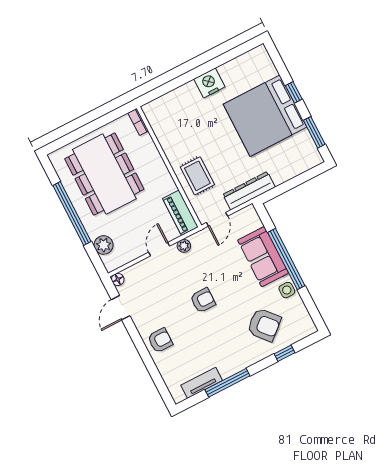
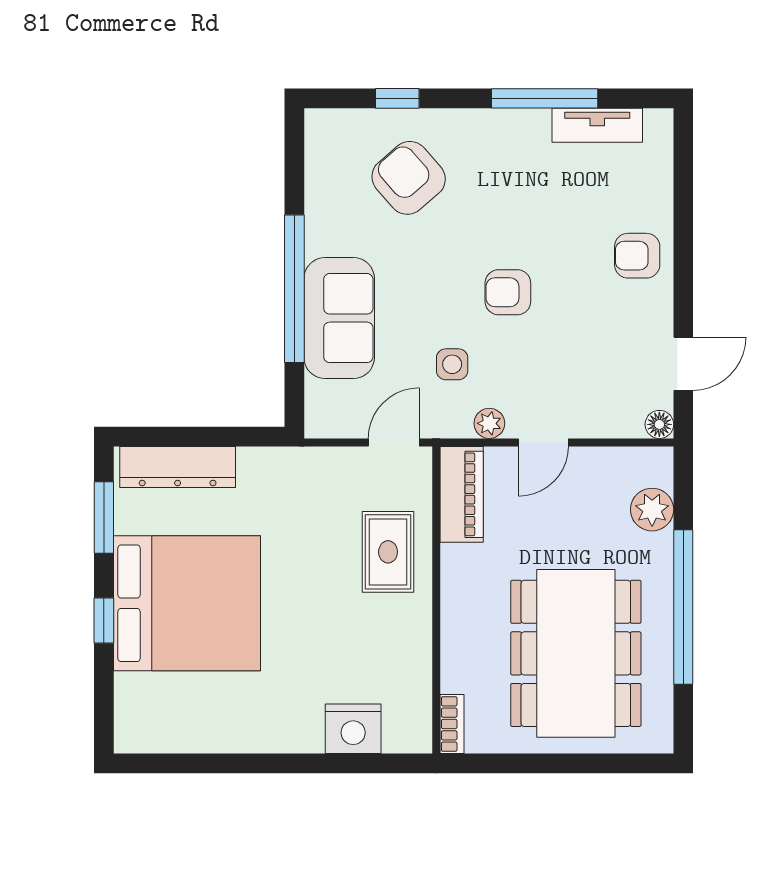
nightstand: (209, 83) -> (353, 729), moved
dresser: (249, 191) -> (178, 467), moved
side table: (287, 290) -> (452, 364), moved

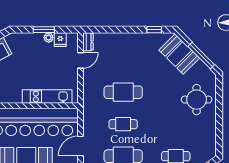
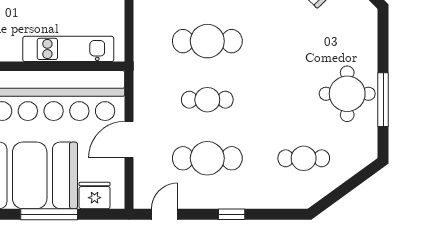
round table: (197, 100) -> (347, 94), moved
window: (219, 124) -> (383, 100), added

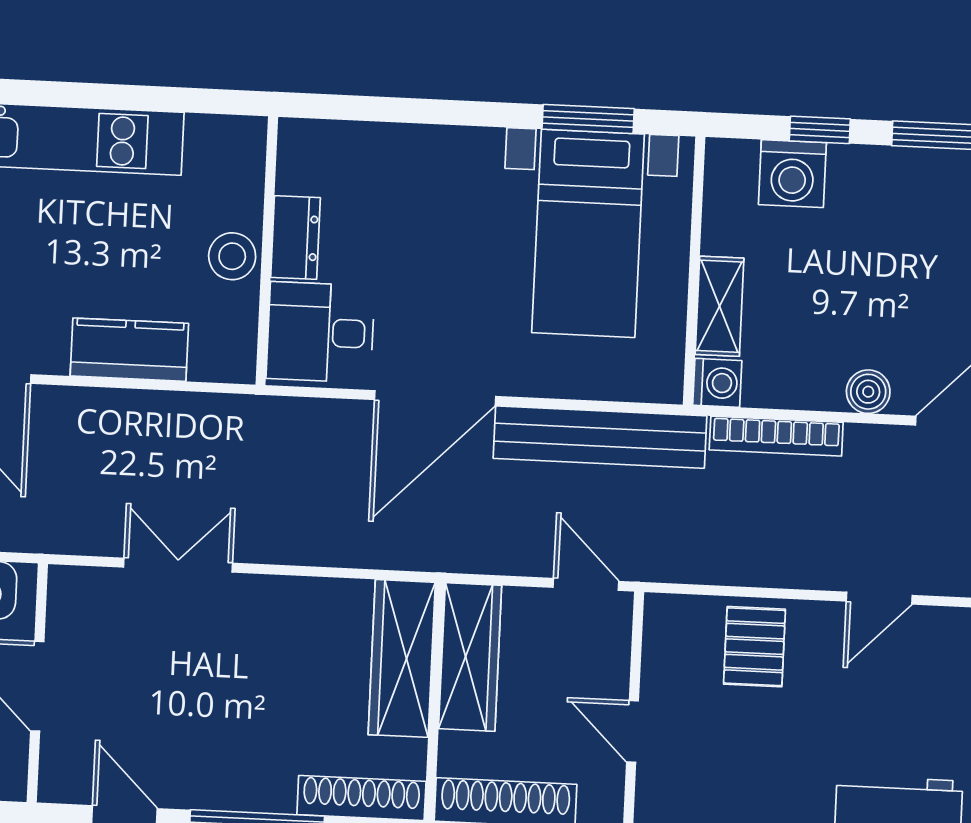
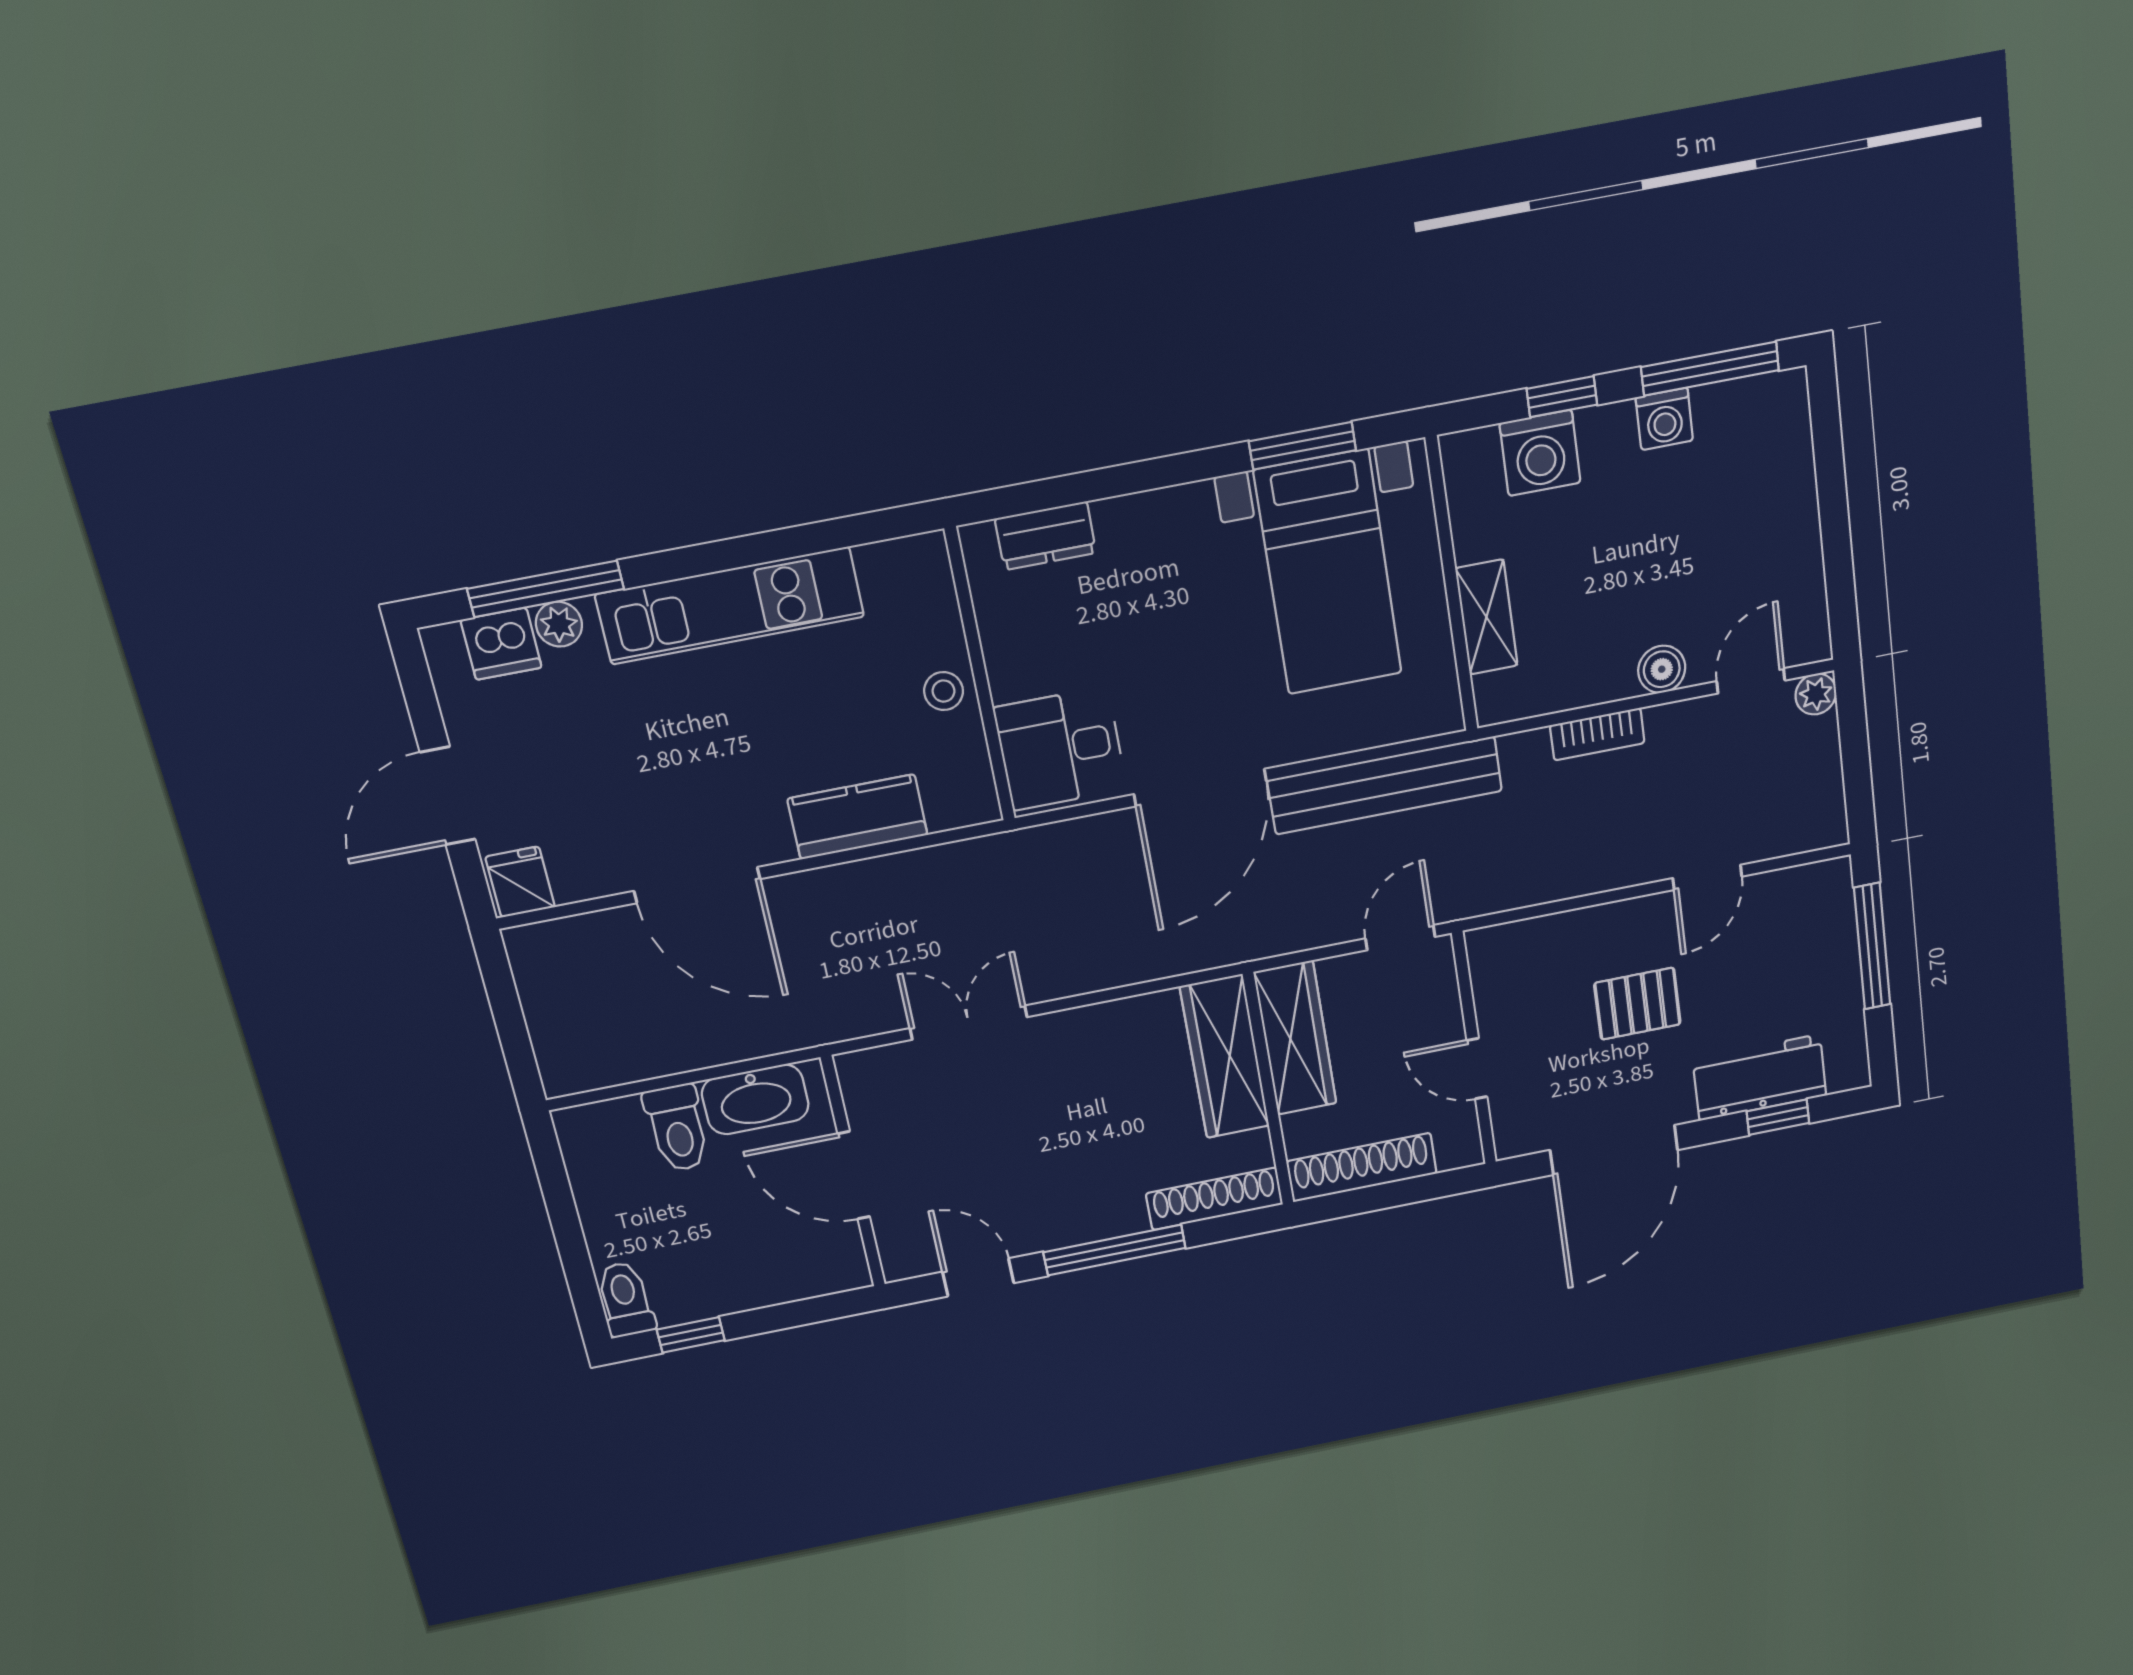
dresser: (295, 237) -> (1046, 536), moved, turned 90
stool: (232, 256) -> (944, 691), width x0.73, depth x0.73
washing machine: (717, 383) -> (1664, 419), moved, turned 90
bookcase: (776, 436) -> (1597, 734), width x0.64
door: (586, 584) -> (1400, 938), hinge flipped
pallet: (754, 647) -> (1637, 1004), moved, turned 90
§ §
WHAT YOU NEED TO DO -
Retype, exactly as written, each line from the one containing "stool: (232, 256)" through the last line of the listing above, and leave out all other lines.

RESULT -
stool: (232, 256) -> (944, 691), width x0.73, depth x0.73
washing machine: (717, 383) -> (1664, 419), moved, turned 90
bookcase: (776, 436) -> (1597, 734), width x0.64
door: (586, 584) -> (1400, 938), hinge flipped
pallet: (754, 647) -> (1637, 1004), moved, turned 90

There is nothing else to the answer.